START AVAILABLE DATA
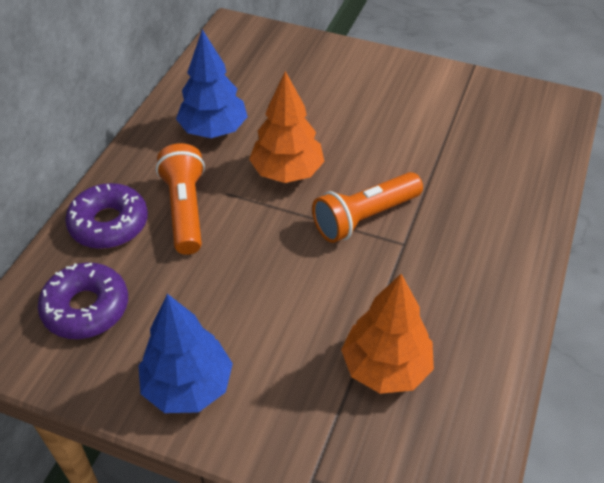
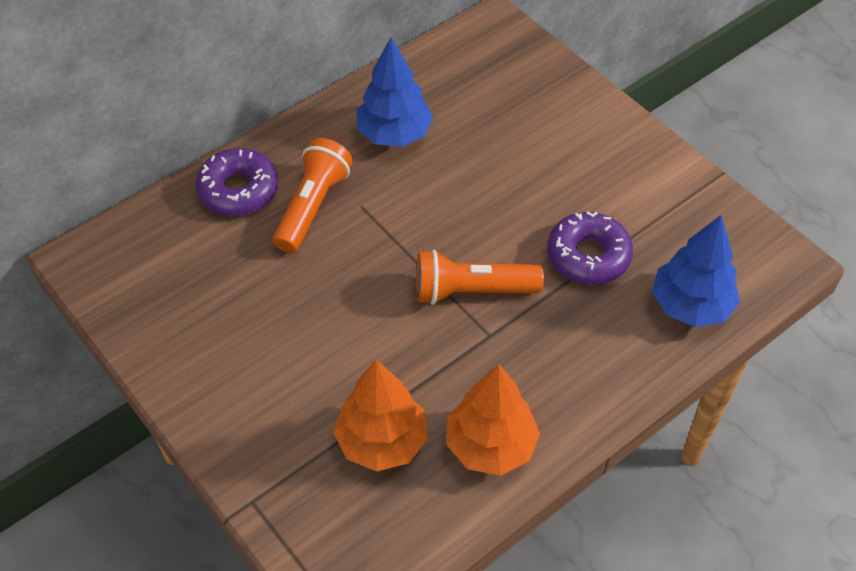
camera: 30 degrees right, 5 degrees up
(86, 308) = (171, 261): purple donut -> purple donut (588, 256)
(188, 386) = (207, 371): blue tree -> blue tree (691, 305)
(287, 172) = (432, 210): orange tree -> orange tree (490, 445)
END AVAILABLE DATA
Omitting all images, print the listing exactly.

camera: 30 degrees right, 5 degrees up
(86, 308) = (171, 261): purple donut -> purple donut (588, 256)
(188, 386) = (207, 371): blue tree -> blue tree (691, 305)
(287, 172) = (432, 210): orange tree -> orange tree (490, 445)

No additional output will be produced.